_What the task requires_. Whenever a line of the records below contains the word "blanc", copy that line.

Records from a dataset
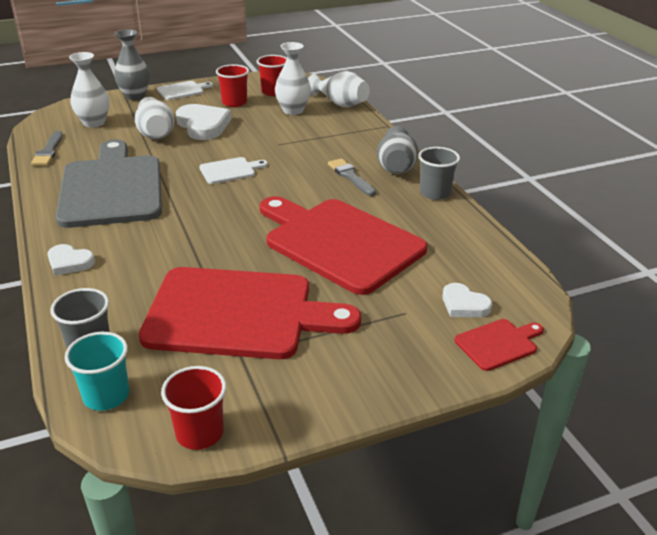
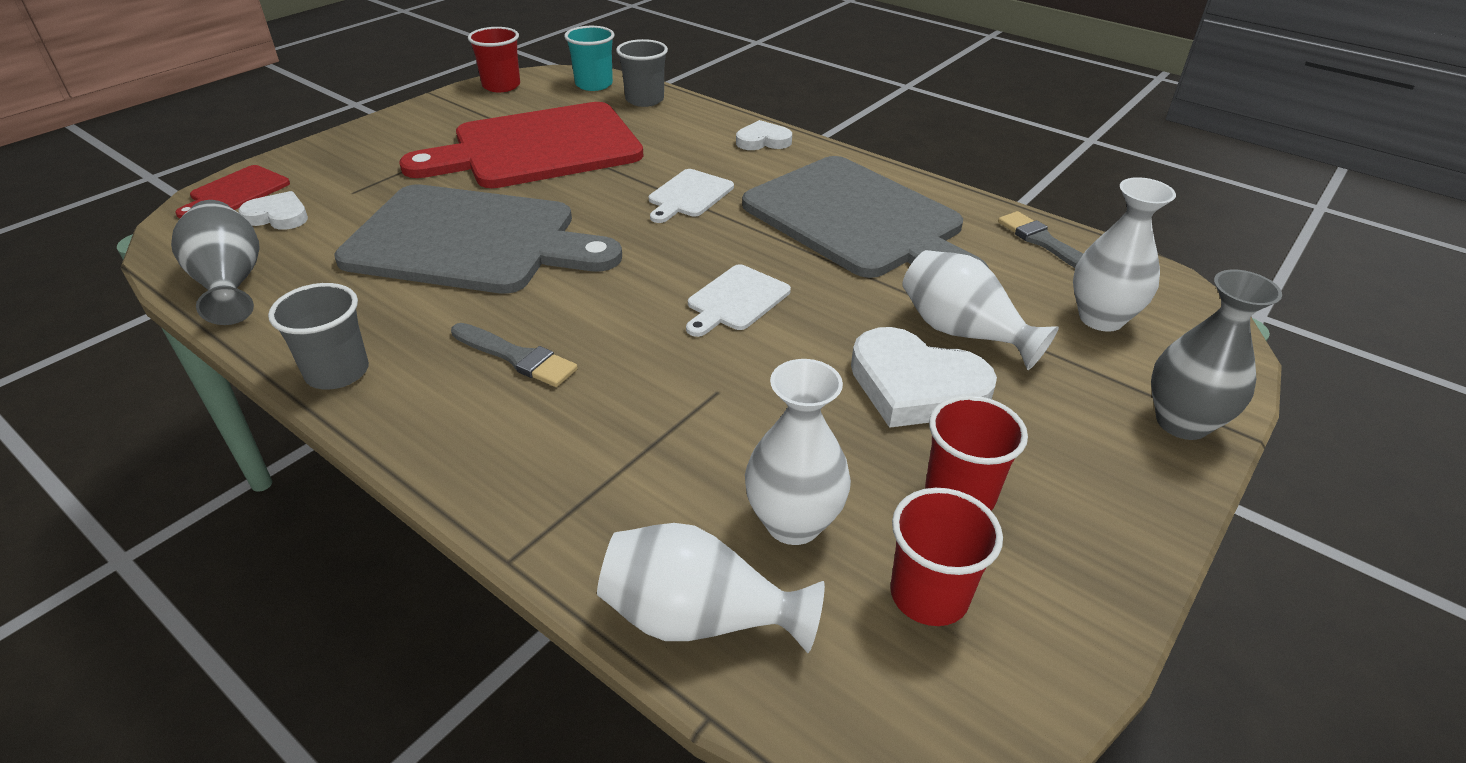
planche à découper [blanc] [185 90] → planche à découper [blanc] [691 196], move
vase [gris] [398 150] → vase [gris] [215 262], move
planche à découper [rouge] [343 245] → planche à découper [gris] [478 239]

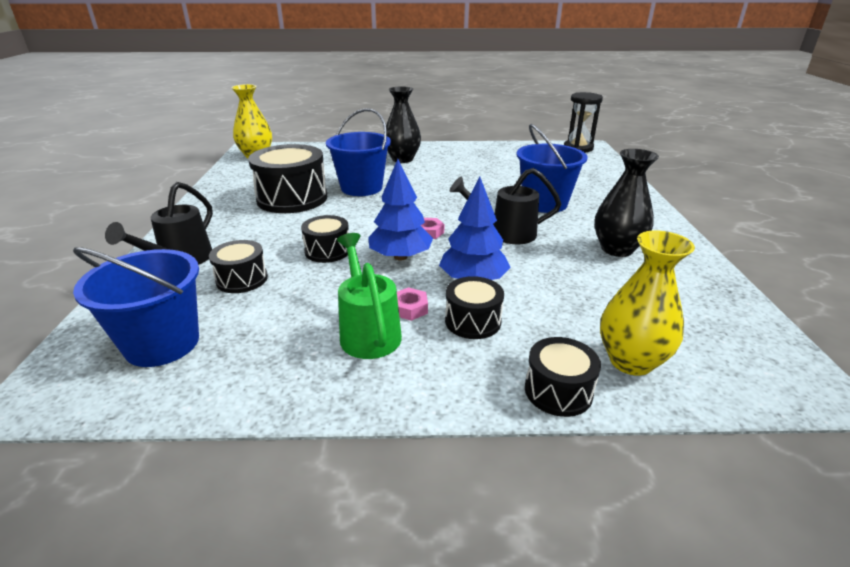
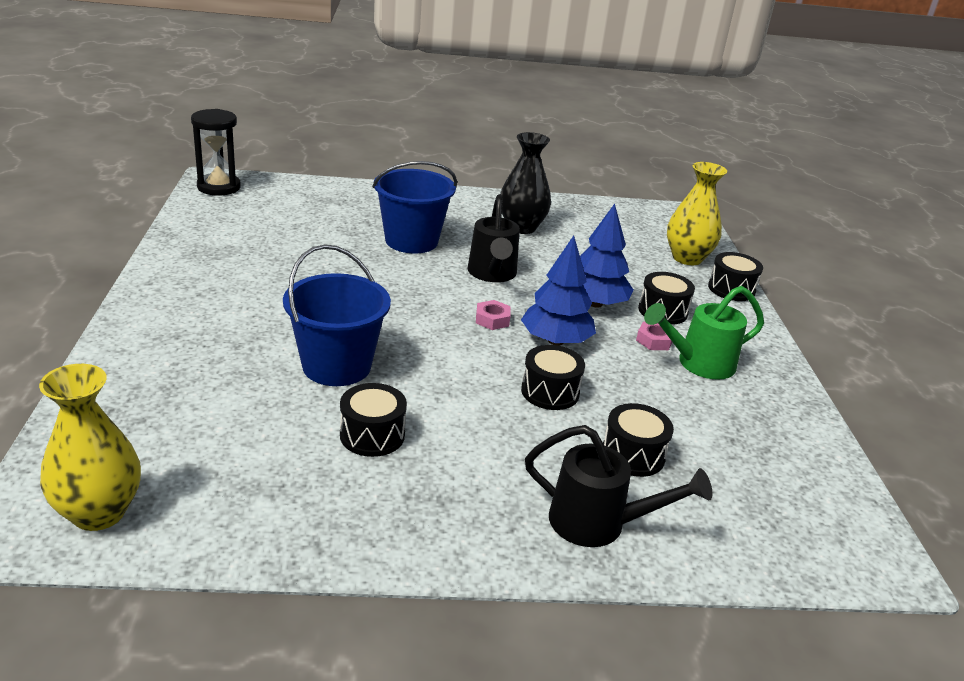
seau [bleu] [136 307] → -
vase [noir] [403 124] → -
tambour [noir] [287 178] → tambour [noir] [373 420], x0.54

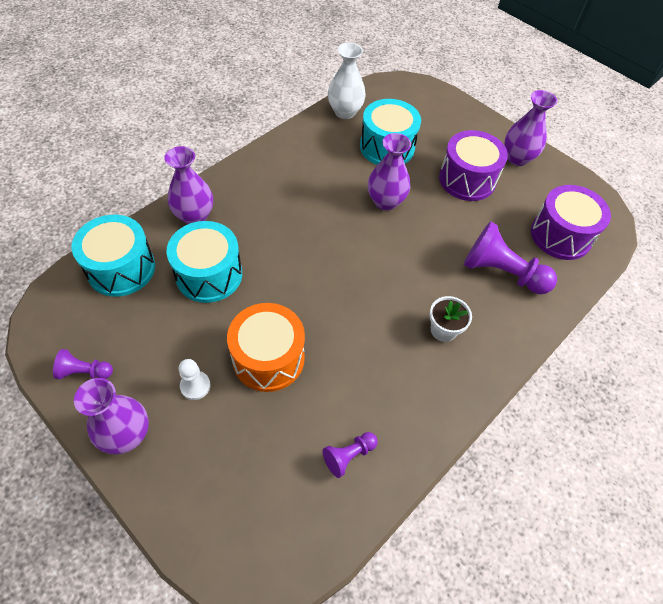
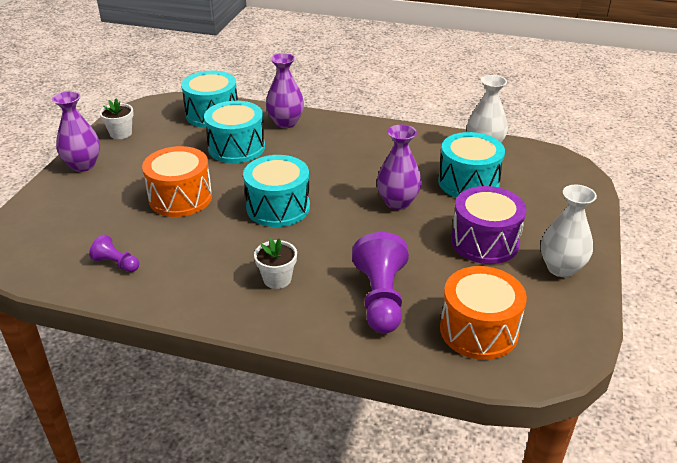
pion [blanc] [195 379] → -
- → tambour [turquoise] [276 191]
pion [violet] [83 364] → pot de fleurs [blanc] [116 119]
vase [violet] [531 128] → vase [blanc] [569 231]
tambour [violet] [571 222] → tambour [orange] [483 313]

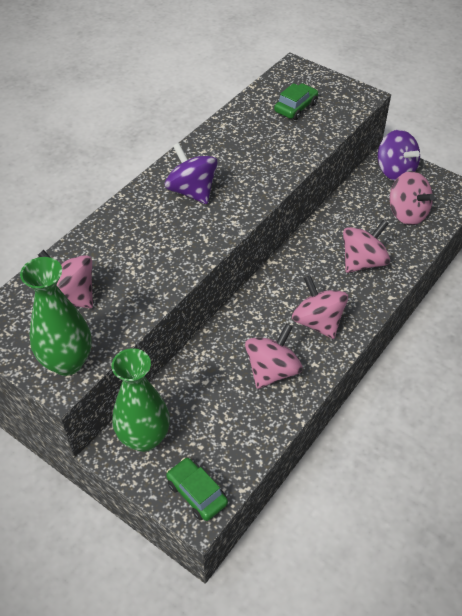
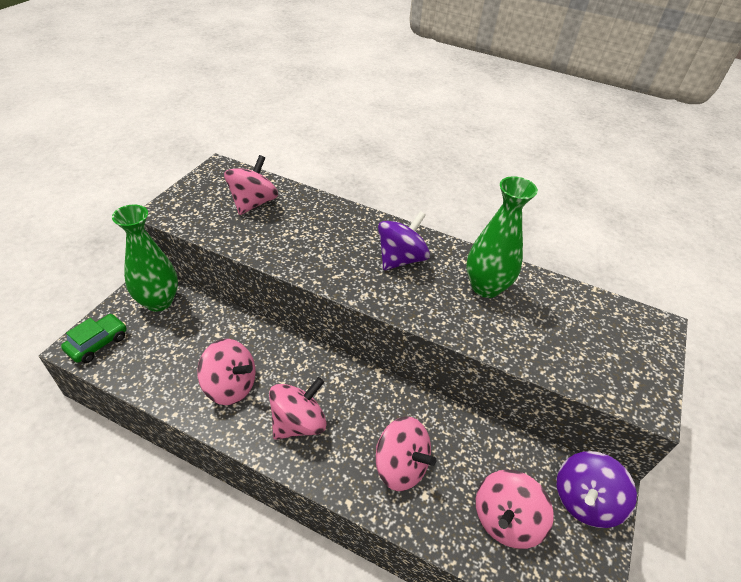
voiture [vert] [296 101] → -
vase [vert] [56 316] → vase [vert] [502 237], move

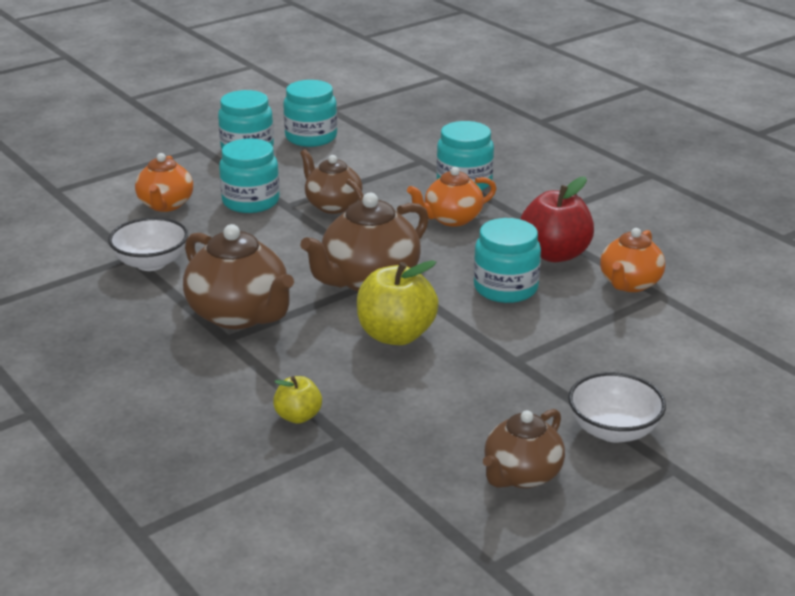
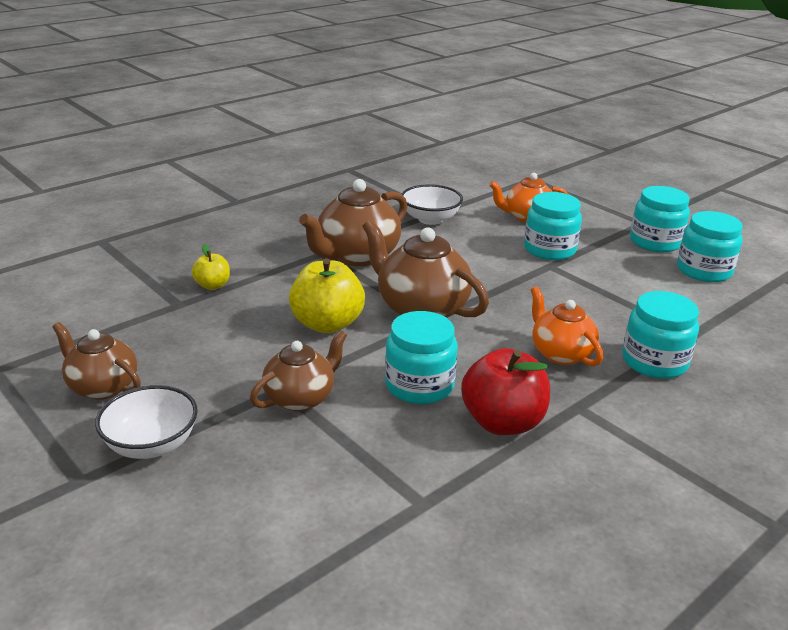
théière [orange] [632 260] → -
théière [marron] [331 181] → théière [marron] [298 370], move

_Final answer_.
planche à découper [blanc] [185 90] → planche à découper [blanc] [691 196], move
pion [blanc] [195 379] → -
pion [violet] [83 364] → pot de fleurs [blanc] [116 119]
vase [violet] [531 128] → vase [blanc] [569 231]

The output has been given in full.